TASK PROMPT
Go through the following data and transcribe exactly the stretch of lines from the one holding "Monique - Mail: [429,62,717,260]" to the one holding "Archives: [785,443,827,477] ->", both included.

MATERIAL FOR THIS TASK
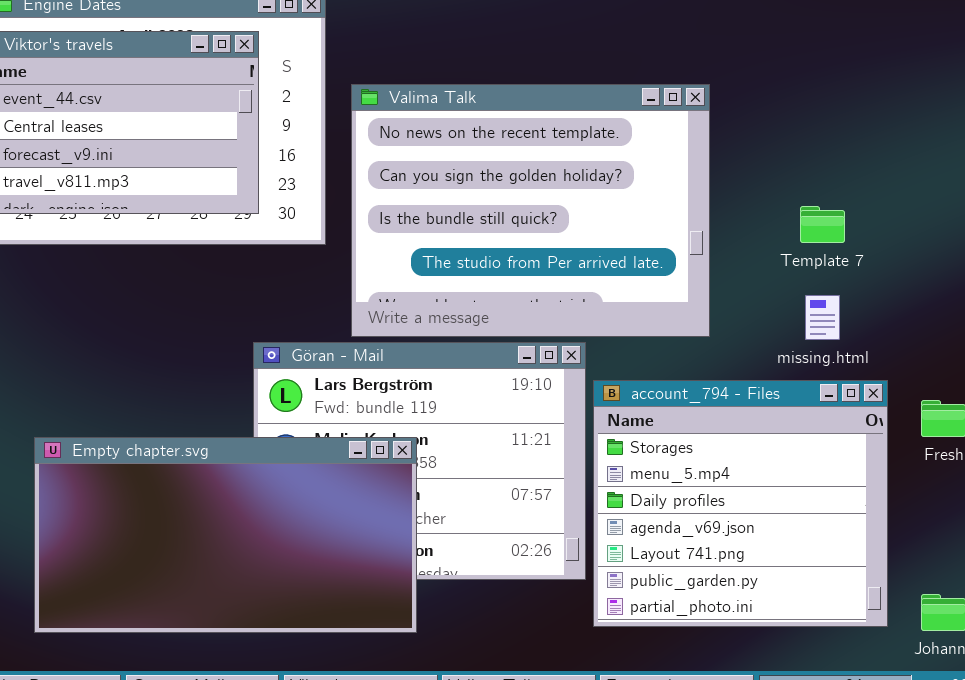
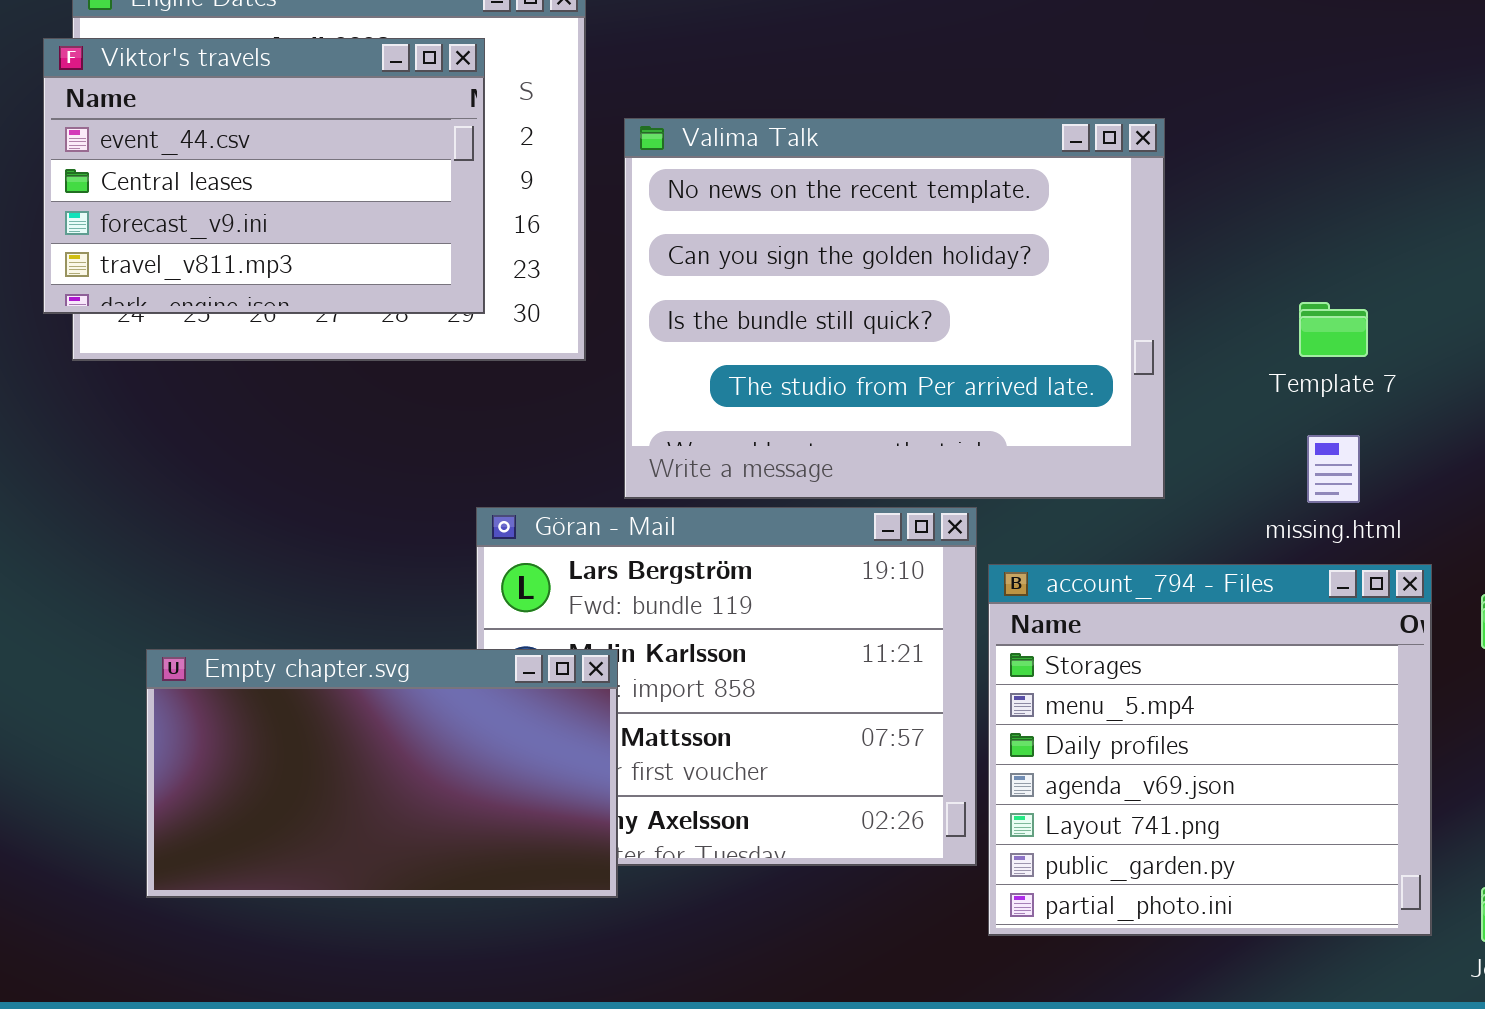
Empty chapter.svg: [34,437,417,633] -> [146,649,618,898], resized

==

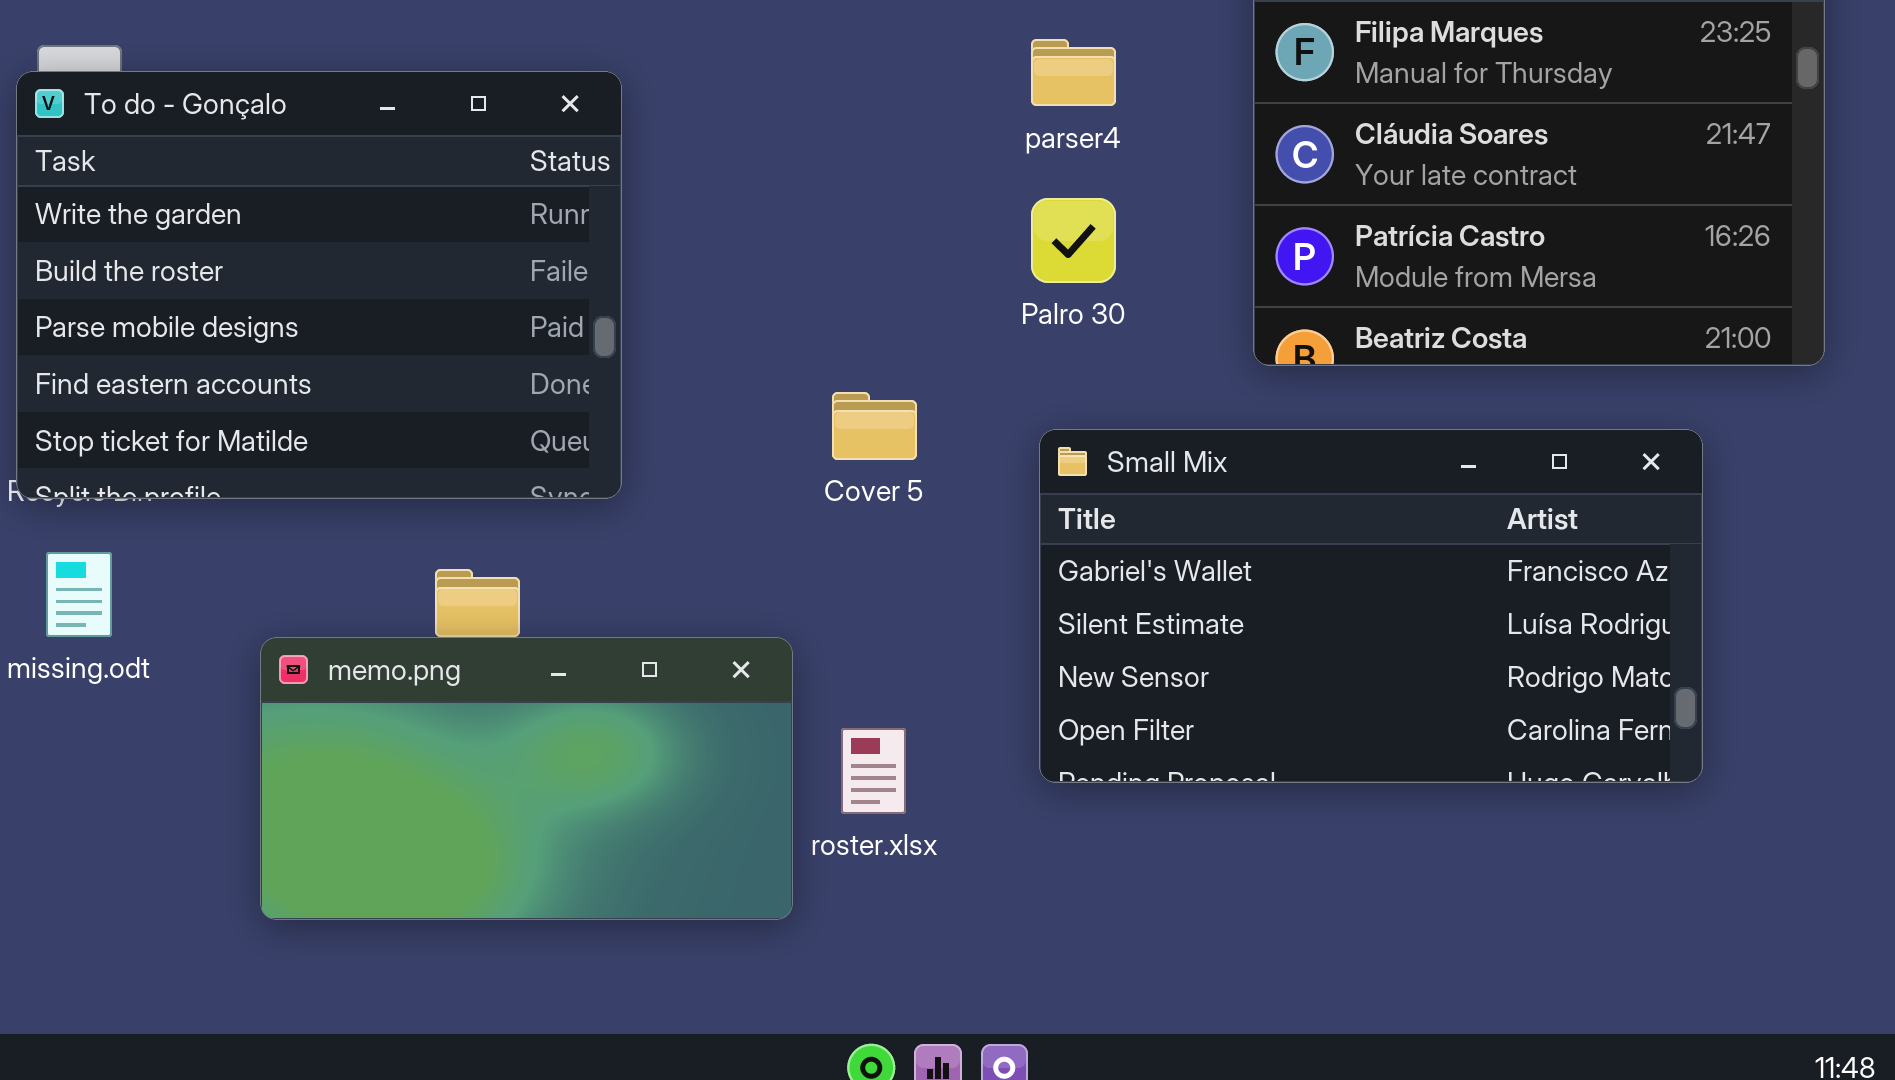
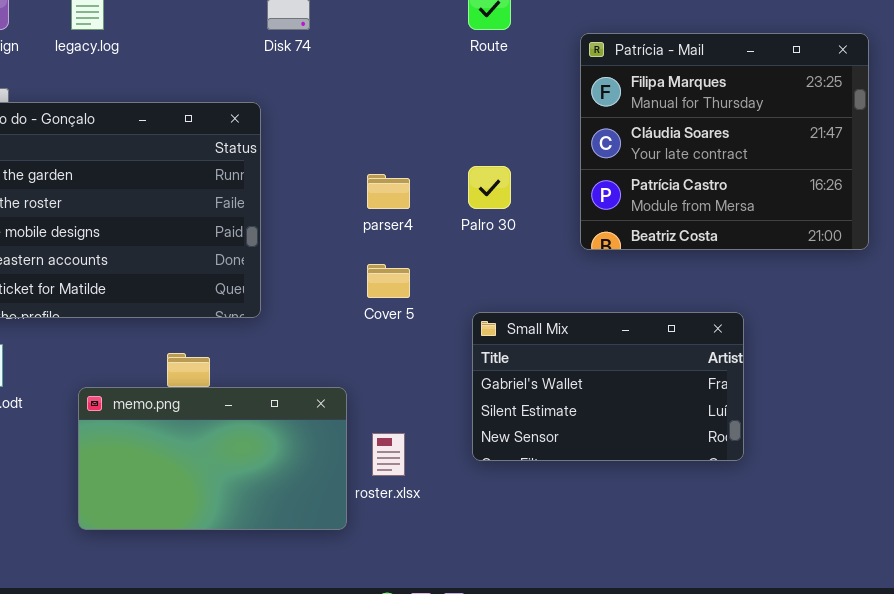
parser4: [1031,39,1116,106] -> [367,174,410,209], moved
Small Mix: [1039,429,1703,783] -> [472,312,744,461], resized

---

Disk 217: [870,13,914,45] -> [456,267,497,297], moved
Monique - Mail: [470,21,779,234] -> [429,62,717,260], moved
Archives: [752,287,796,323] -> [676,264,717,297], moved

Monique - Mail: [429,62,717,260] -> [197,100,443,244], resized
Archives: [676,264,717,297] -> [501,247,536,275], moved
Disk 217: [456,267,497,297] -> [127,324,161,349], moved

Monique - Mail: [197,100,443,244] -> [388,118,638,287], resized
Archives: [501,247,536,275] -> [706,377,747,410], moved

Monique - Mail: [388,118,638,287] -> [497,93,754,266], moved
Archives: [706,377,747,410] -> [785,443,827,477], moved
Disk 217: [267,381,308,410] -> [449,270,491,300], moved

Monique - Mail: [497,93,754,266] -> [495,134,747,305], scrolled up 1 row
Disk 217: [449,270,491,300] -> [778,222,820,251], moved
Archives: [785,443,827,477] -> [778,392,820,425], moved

TASK SOLUTION
Monique - Mail: [429,62,717,260] -> [197,100,443,244], resized
Archives: [676,264,717,297] -> [501,247,536,275], moved
Disk 217: [456,267,497,297] -> [127,324,161,349], moved

Monique - Mail: [197,100,443,244] -> [388,118,638,287], resized
Archives: [501,247,536,275] -> [706,377,747,410], moved

Monique - Mail: [388,118,638,287] -> [497,93,754,266], moved
Archives: [706,377,747,410] -> [785,443,827,477], moved
Disk 217: [267,381,308,410] -> [449,270,491,300], moved

Monique - Mail: [497,93,754,266] -> [495,134,747,305], scrolled up 1 row
Disk 217: [449,270,491,300] -> [778,222,820,251], moved
Archives: [785,443,827,477] -> [778,392,820,425], moved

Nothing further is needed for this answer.